_WHAT THE EXERCISE ASKS_
Please repeat, from the entries that follow, the lines from the one containing "C2: 2.2nF (GND, VCTRL) -> 2.2nF (5V, GND)" through the one containing "U9 pin DI: U1/PB1 -> U1/PB0" exactly, adding nothing.

_INPUT MATERIAL_
------------------------------------------------

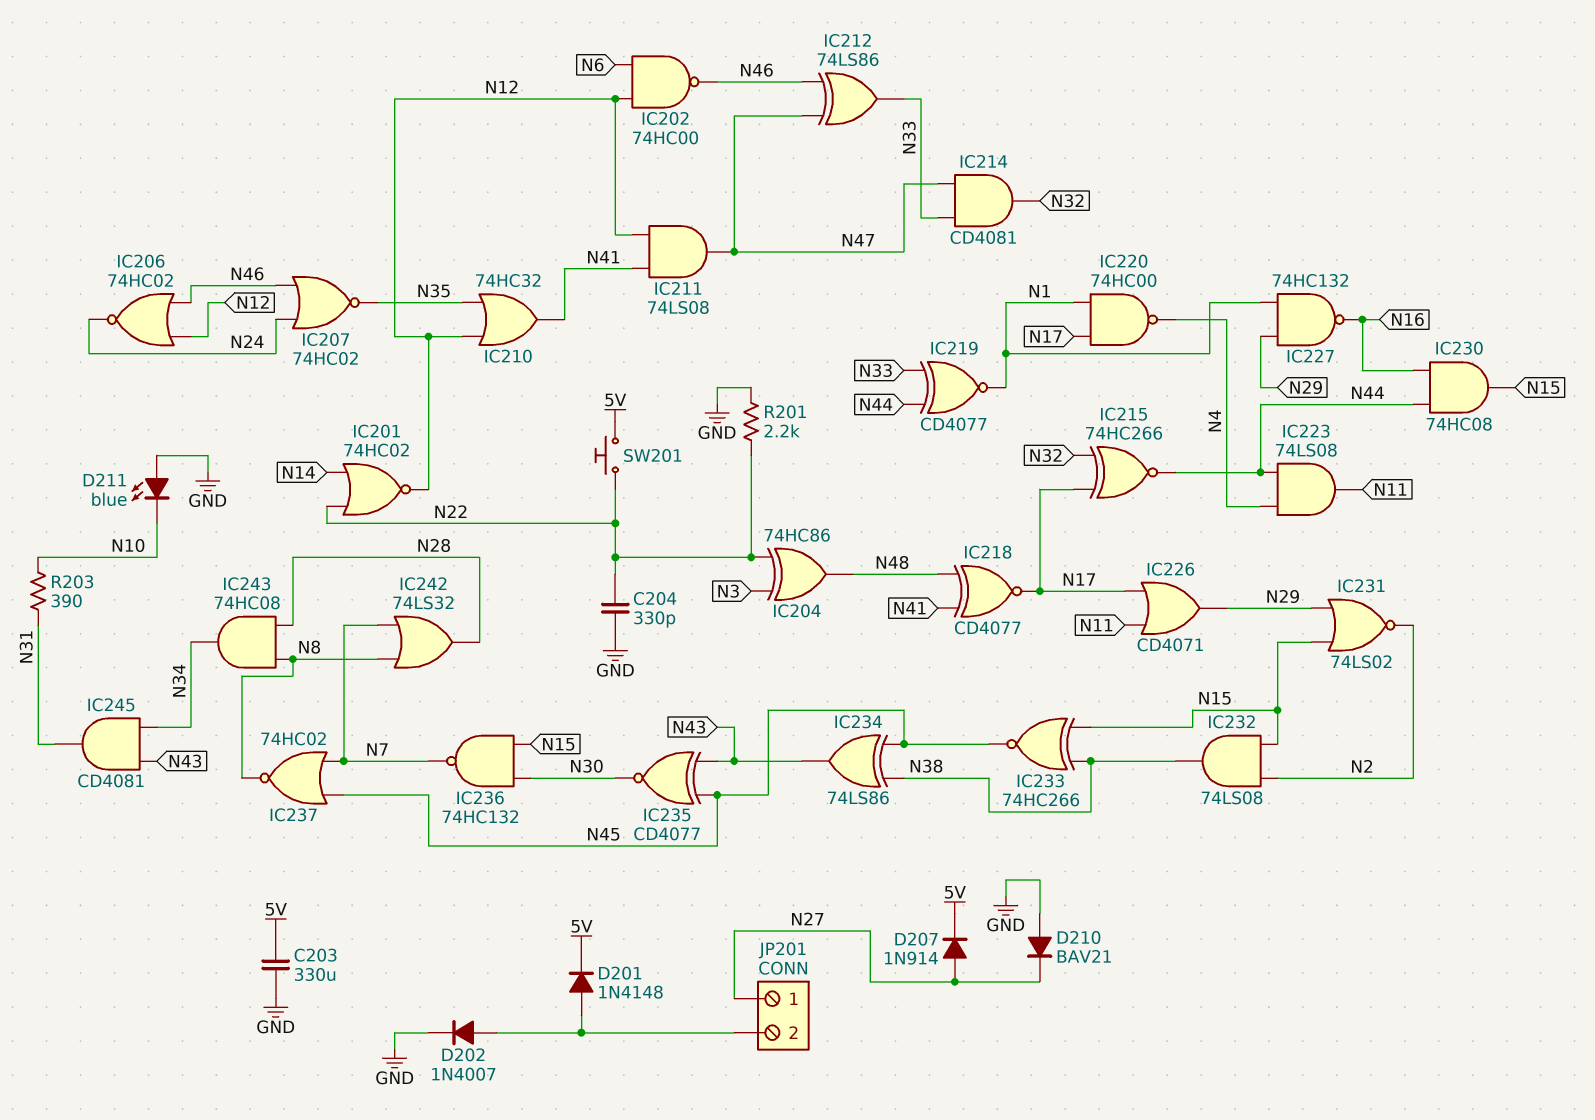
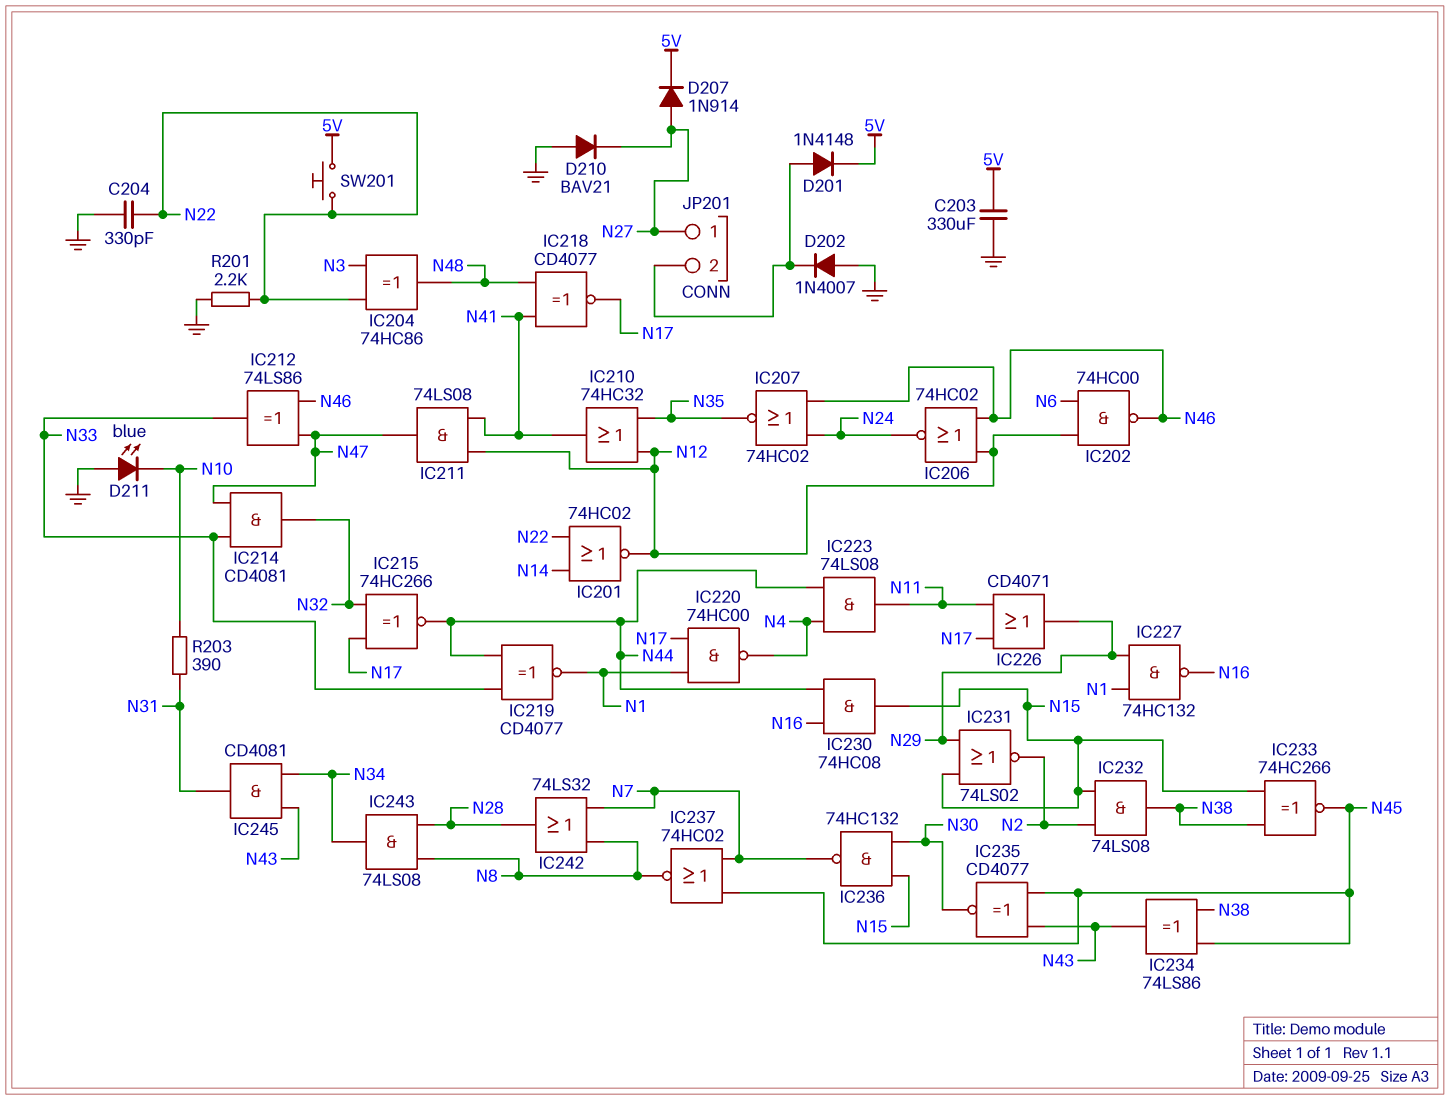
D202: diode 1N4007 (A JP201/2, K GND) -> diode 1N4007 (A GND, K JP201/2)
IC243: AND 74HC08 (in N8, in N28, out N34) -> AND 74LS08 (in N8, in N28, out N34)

------------------------------------------------

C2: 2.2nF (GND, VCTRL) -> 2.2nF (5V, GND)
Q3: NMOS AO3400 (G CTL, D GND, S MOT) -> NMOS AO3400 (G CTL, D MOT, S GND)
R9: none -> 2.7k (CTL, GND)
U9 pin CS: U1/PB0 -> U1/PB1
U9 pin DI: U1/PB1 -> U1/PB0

------------------------------------------------

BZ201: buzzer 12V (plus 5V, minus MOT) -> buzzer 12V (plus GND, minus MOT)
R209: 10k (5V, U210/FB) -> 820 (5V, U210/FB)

------------------------------------------------

_TASK SOLUTION_
C2: 2.2nF (GND, VCTRL) -> 2.2nF (5V, GND)
Q3: NMOS AO3400 (G CTL, D GND, S MOT) -> NMOS AO3400 (G CTL, D MOT, S GND)
R9: none -> 2.7k (CTL, GND)
U9 pin CS: U1/PB0 -> U1/PB1
U9 pin DI: U1/PB1 -> U1/PB0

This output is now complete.